Your objective:
Beneath this instruction is a block of data; output from it exactly the lines that run from the one containing "camera: 30 degrees left, 0 degrees up" through the one containing "YELLOW LAMP 337,460 => RUSSET LAMP 605,487", inclusive.

Raw data:
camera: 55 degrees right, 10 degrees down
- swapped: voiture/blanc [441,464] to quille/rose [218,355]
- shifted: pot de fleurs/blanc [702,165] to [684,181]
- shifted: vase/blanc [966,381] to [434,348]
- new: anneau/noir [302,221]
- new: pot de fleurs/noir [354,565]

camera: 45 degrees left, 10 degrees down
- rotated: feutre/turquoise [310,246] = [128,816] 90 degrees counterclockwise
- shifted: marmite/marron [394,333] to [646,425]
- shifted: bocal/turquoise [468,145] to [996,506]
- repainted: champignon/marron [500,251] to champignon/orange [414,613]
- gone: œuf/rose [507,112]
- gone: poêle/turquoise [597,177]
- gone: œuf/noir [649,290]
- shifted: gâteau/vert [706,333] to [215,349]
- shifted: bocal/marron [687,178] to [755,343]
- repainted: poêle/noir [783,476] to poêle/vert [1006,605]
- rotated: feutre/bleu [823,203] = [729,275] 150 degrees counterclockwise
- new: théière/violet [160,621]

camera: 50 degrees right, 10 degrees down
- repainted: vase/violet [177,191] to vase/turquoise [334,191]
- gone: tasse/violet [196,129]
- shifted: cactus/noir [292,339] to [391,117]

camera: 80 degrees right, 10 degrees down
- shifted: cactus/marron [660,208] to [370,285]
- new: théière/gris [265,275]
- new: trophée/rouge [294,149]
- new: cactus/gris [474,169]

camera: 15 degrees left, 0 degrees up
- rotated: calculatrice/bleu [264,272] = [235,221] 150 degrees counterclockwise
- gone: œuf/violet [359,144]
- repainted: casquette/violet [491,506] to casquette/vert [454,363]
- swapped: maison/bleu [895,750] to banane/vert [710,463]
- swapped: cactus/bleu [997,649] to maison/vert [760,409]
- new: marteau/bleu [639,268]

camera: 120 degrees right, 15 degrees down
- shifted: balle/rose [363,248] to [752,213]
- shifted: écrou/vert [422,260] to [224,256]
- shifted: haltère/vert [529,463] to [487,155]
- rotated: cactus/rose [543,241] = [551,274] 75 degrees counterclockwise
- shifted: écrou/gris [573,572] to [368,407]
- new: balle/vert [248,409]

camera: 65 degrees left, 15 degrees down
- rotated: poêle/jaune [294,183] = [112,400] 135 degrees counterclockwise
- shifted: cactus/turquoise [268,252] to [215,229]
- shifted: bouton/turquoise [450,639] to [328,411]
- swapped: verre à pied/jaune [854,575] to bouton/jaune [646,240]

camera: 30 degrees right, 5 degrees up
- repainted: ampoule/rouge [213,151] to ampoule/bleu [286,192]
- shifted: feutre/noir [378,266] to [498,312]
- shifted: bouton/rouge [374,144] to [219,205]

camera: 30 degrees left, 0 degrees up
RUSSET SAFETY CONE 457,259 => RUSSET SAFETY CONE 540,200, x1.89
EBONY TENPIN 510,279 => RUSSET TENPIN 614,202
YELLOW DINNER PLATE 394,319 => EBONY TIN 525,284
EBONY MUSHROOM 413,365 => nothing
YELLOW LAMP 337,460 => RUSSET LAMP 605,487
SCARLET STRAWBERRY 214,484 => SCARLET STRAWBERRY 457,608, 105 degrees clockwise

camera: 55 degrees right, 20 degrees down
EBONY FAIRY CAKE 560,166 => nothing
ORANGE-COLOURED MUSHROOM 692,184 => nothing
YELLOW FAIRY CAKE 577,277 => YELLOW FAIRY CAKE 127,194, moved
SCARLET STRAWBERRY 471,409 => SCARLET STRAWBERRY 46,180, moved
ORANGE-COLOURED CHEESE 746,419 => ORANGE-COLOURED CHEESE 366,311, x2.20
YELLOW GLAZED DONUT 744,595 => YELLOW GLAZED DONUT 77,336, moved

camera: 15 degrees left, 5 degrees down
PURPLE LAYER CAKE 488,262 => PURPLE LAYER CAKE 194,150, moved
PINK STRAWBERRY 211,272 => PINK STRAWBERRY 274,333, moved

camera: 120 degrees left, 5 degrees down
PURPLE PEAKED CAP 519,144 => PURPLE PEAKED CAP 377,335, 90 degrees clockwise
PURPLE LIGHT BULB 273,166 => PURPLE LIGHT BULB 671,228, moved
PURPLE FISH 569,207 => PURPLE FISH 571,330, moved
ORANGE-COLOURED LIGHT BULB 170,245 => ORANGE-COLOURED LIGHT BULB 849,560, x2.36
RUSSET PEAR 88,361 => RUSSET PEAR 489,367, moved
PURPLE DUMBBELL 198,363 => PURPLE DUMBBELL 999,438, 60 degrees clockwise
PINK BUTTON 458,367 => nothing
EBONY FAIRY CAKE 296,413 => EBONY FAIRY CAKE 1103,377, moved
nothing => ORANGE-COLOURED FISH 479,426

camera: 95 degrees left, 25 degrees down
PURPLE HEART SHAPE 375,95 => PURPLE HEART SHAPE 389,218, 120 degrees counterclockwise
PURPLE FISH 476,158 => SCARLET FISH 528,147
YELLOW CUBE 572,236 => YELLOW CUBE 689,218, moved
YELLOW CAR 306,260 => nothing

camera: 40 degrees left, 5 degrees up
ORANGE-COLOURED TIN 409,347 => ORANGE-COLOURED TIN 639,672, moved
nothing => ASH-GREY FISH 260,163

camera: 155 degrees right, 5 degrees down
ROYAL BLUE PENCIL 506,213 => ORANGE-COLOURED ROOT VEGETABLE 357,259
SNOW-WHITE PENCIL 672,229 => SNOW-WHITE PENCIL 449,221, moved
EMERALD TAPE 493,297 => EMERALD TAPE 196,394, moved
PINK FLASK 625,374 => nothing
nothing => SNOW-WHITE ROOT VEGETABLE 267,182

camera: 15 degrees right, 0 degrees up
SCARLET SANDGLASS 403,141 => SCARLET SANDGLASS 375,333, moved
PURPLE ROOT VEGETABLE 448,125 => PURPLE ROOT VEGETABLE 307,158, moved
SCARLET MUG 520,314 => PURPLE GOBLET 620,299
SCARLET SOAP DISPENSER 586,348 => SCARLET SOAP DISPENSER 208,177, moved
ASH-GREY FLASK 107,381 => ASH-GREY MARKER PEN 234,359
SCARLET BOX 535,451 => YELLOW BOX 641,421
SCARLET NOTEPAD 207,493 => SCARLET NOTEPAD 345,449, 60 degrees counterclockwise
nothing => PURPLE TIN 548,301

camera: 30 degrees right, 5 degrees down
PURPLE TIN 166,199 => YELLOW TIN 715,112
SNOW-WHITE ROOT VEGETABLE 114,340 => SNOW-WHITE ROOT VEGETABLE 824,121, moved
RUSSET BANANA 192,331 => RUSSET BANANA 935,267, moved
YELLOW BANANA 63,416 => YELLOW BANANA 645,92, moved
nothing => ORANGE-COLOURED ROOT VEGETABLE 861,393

Result of the exercise:
camera: 30 degrees left, 0 degrees up
RUSSET SAFETY CONE 457,259 => RUSSET SAFETY CONE 540,200, x1.89
EBONY TENPIN 510,279 => RUSSET TENPIN 614,202
YELLOW DINNER PLATE 394,319 => EBONY TIN 525,284
EBONY MUSHROOM 413,365 => nothing
YELLOW LAMP 337,460 => RUSSET LAMP 605,487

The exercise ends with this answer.